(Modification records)
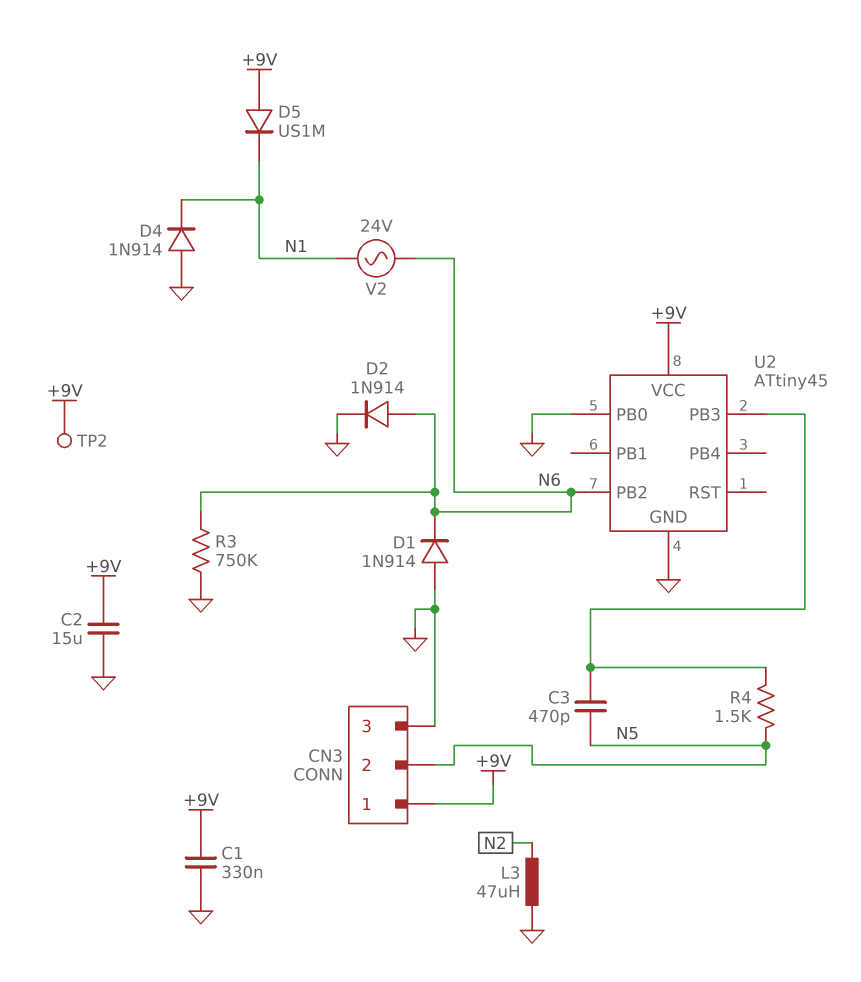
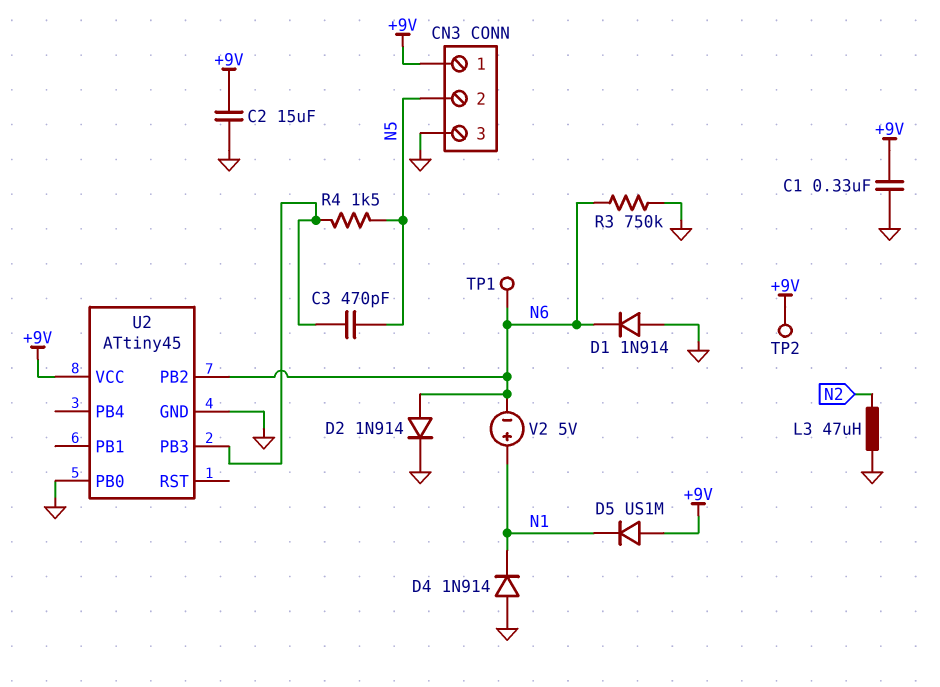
TP1: none -> test point (N6)
V2: AC 24V (N1, N6) -> 5V (plus N1, minus N6)

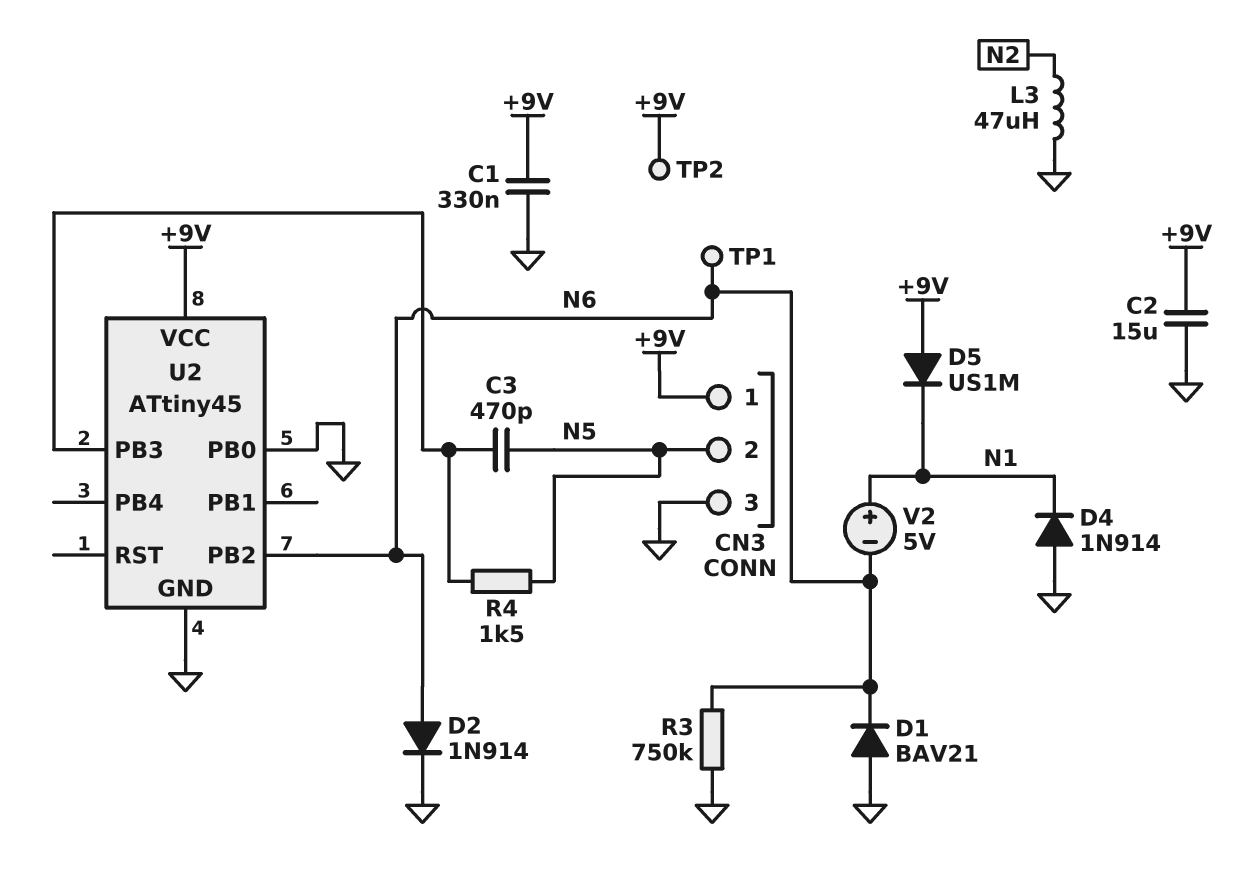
D1: diode 1N914 (A GND, K N6) -> diode BAV21 (A GND, K N6)

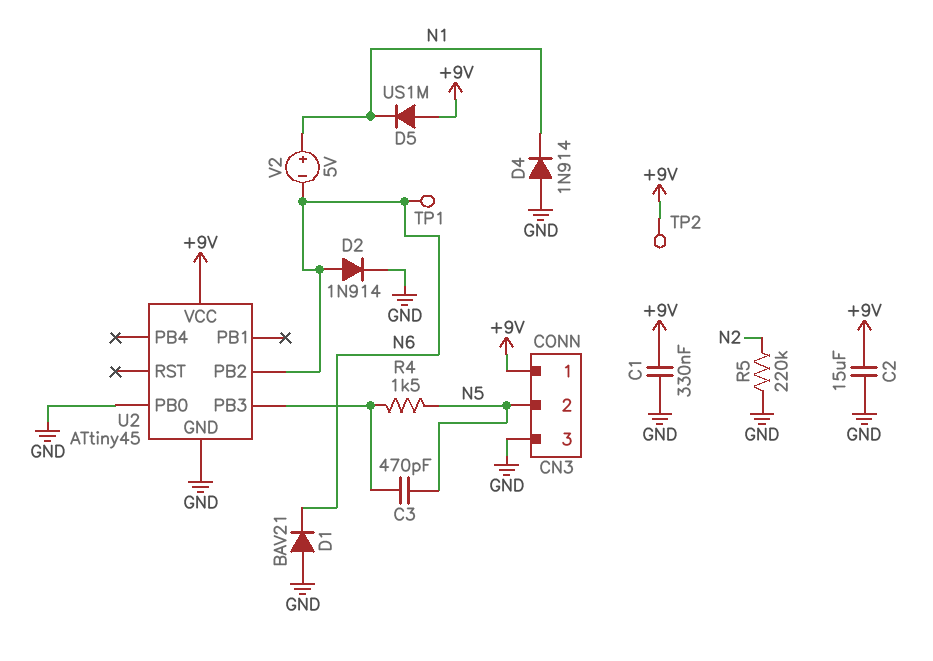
L3: 47uH (GND, N2) -> none
R3: 750k (GND, N6) -> none
R5: none -> 220k (GND, N2)

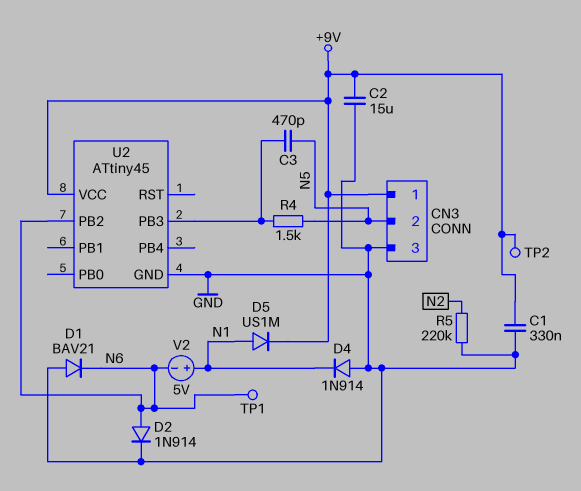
D5: diode US1M (A +9V, K N1) -> diode US1M (A N1, K +9V)
U2 pin PB0: GND -> none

**Work request**
Every entry above should be given again exactly, with no images included.

**Output for this exercise**
TP1: none -> test point (N6)
V2: AC 24V (N1, N6) -> 5V (plus N1, minus N6)

D1: diode 1N914 (A GND, K N6) -> diode BAV21 (A GND, K N6)

L3: 47uH (GND, N2) -> none
R3: 750k (GND, N6) -> none
R5: none -> 220k (GND, N2)

D5: diode US1M (A +9V, K N1) -> diode US1M (A N1, K +9V)
U2 pin PB0: GND -> none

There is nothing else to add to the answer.